Difference listings:
____

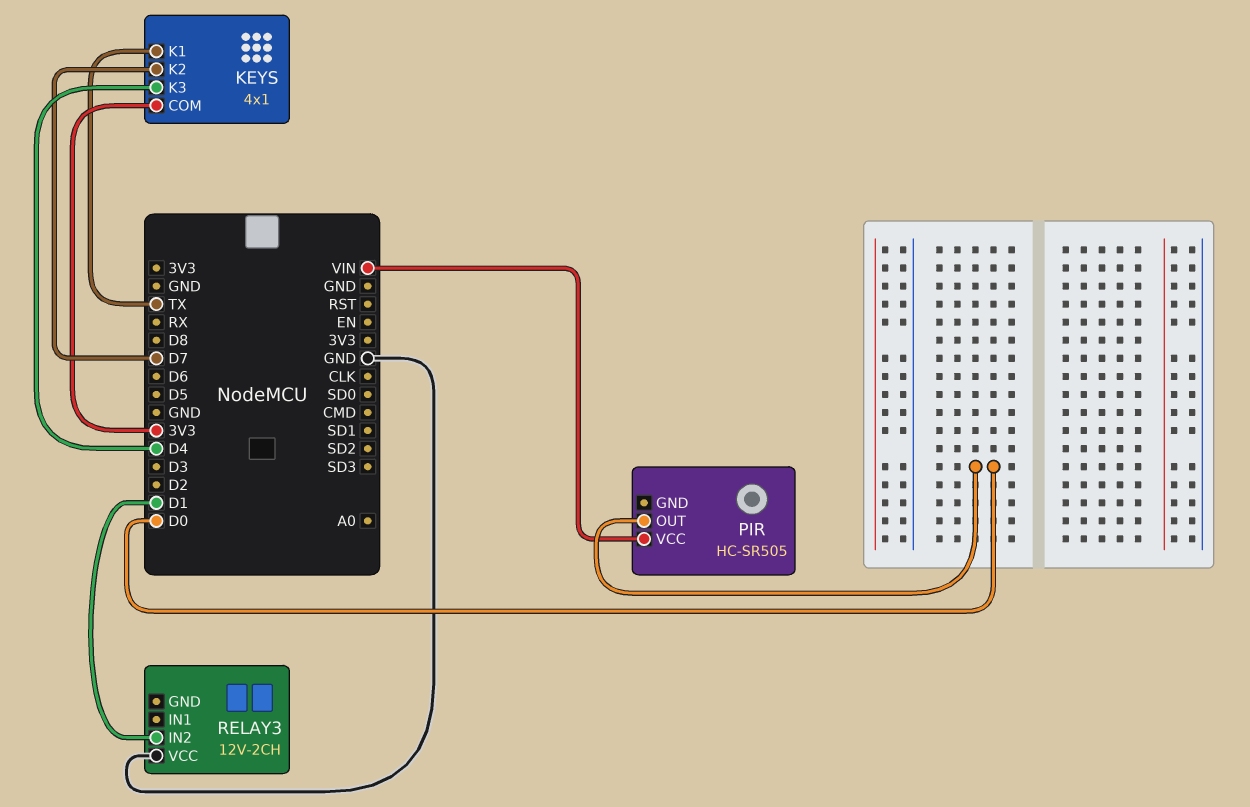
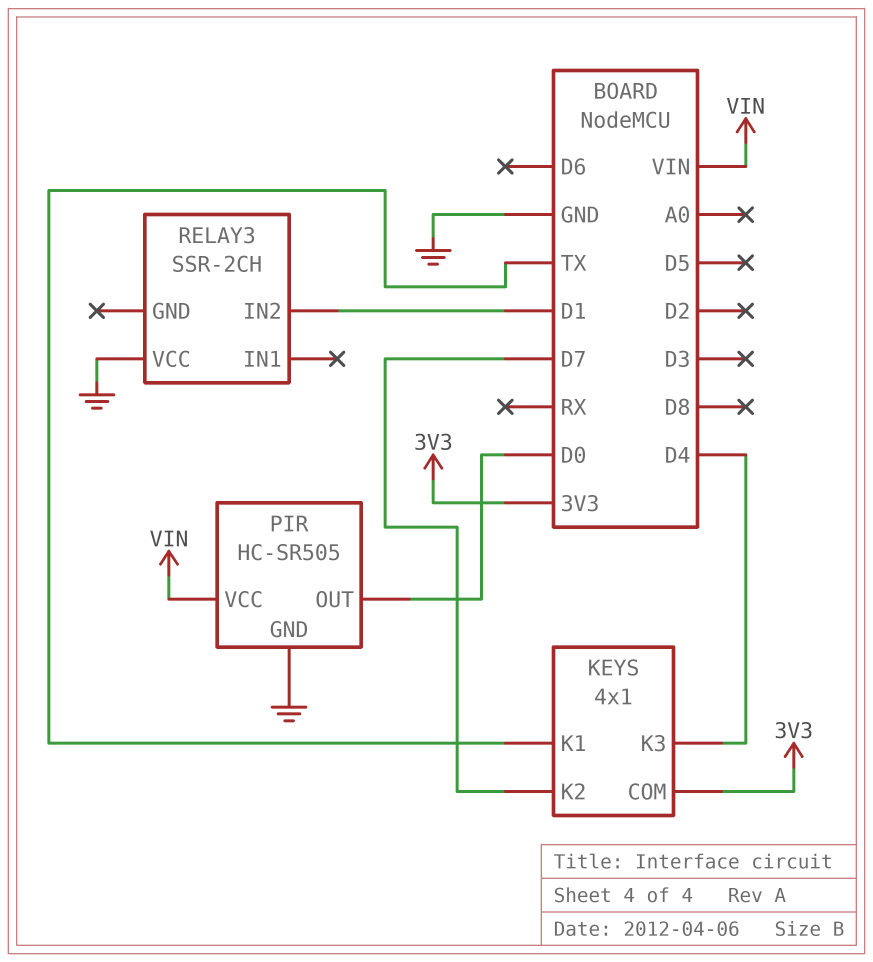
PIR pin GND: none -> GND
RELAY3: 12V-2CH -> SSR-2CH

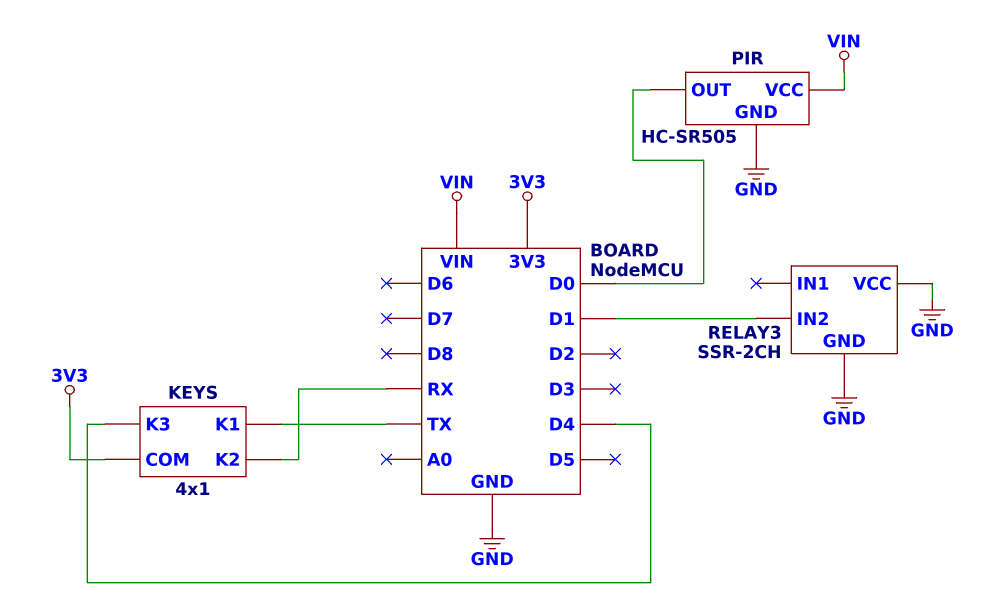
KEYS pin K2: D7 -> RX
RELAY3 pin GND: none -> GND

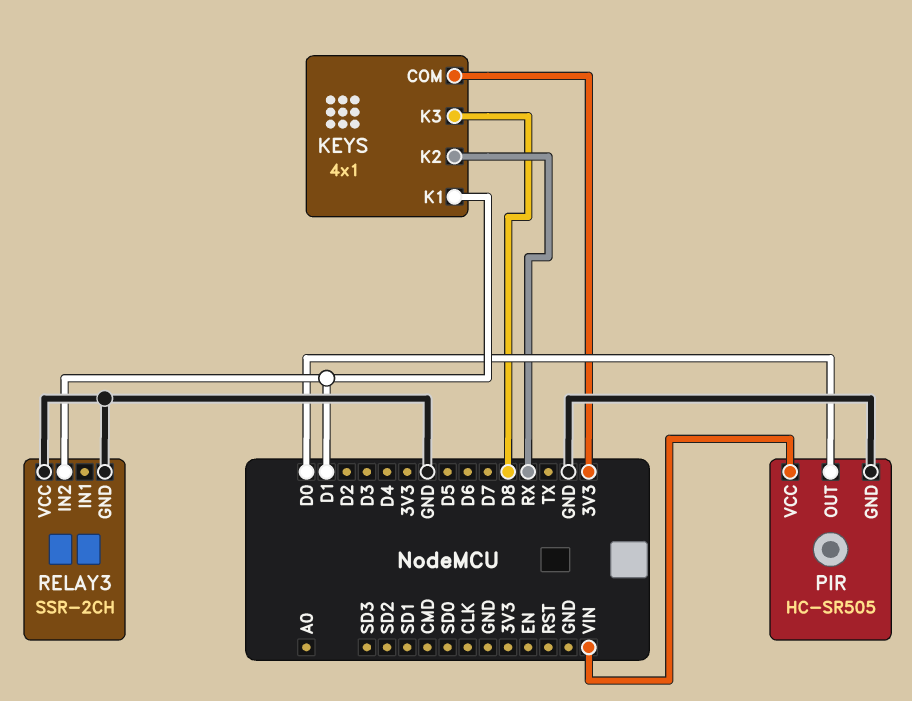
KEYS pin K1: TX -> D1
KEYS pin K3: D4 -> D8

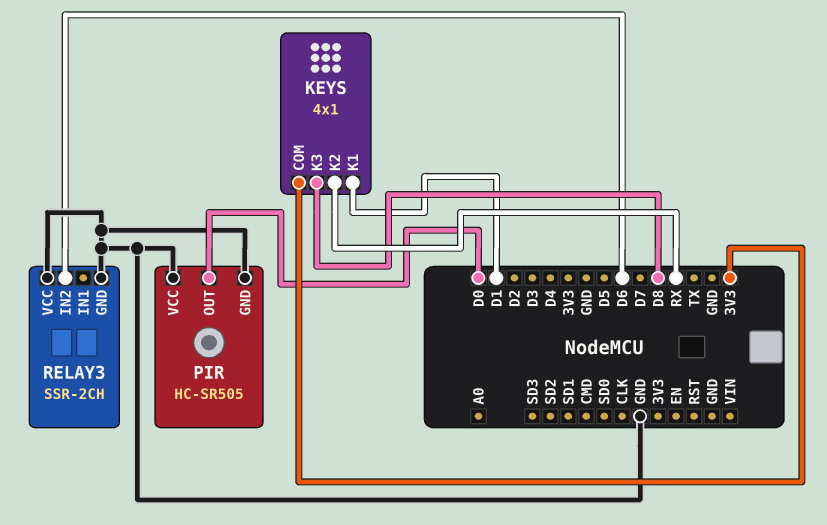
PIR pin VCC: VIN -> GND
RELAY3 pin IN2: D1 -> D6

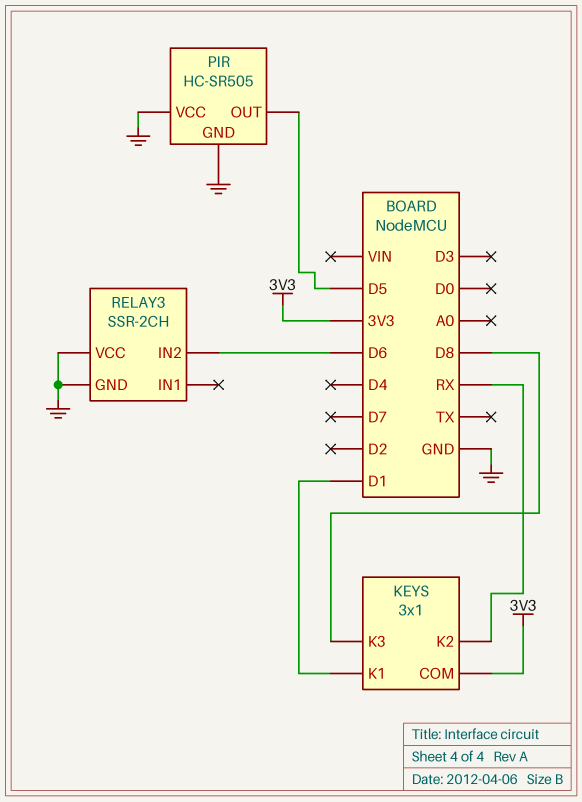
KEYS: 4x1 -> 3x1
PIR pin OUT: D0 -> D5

____

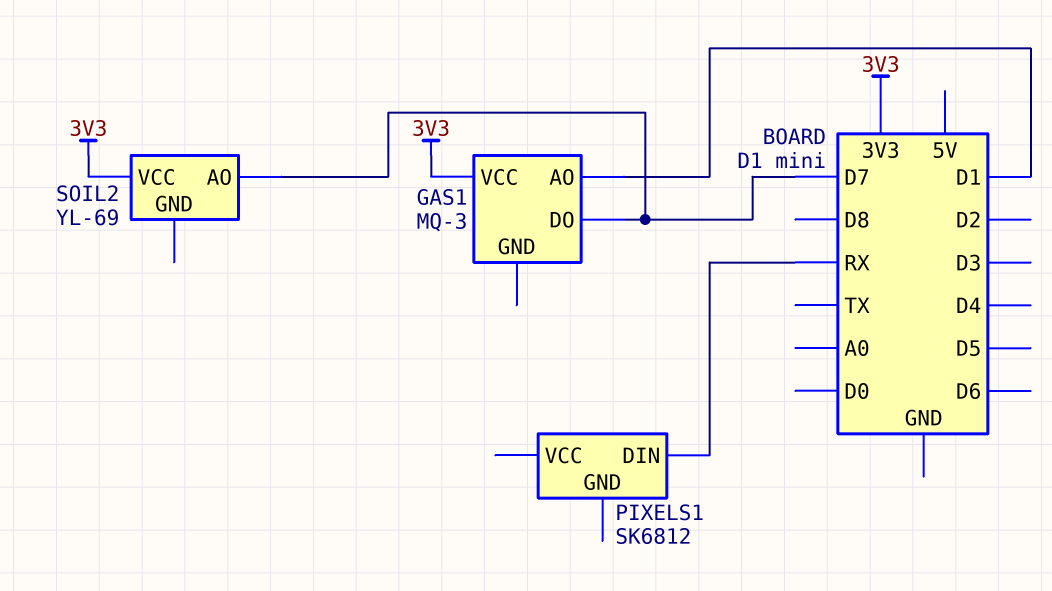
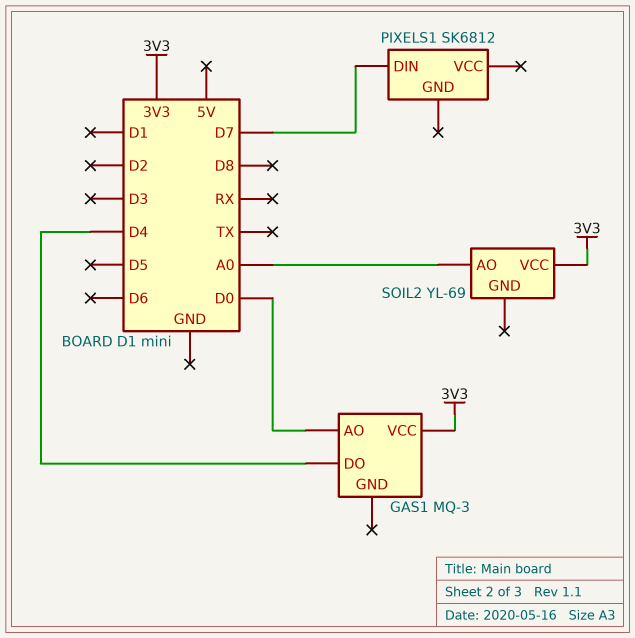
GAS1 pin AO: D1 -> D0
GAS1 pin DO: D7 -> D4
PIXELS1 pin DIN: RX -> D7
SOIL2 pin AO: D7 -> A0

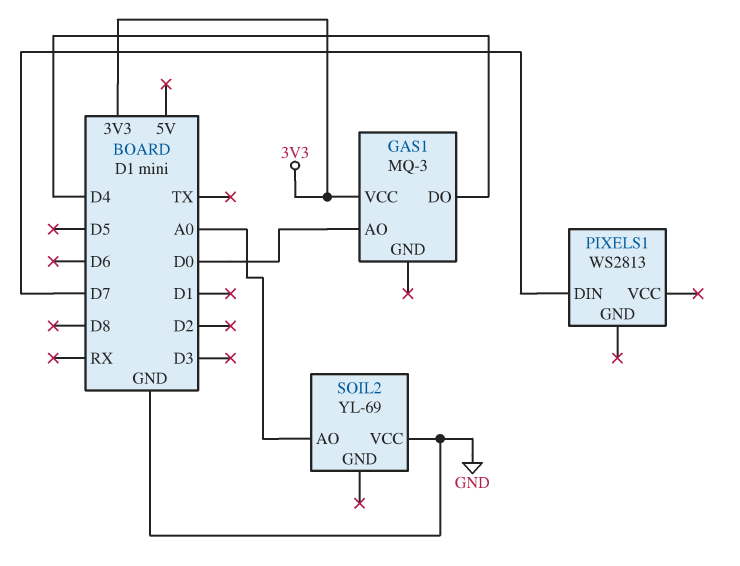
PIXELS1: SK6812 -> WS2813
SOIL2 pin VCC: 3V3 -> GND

____

◆ **What is being asked**
Although the records above contain pictures, the copy should not; retype exactly the lines from the one containing "RELAY3 pin GND: none -> GND" through the one containing "PIR pin OUT: D0 -> D5".

◆ **Solution to this exercise**
RELAY3 pin GND: none -> GND

KEYS pin K1: TX -> D1
KEYS pin K3: D4 -> D8

PIR pin VCC: VIN -> GND
RELAY3 pin IN2: D1 -> D6

KEYS: 4x1 -> 3x1
PIR pin OUT: D0 -> D5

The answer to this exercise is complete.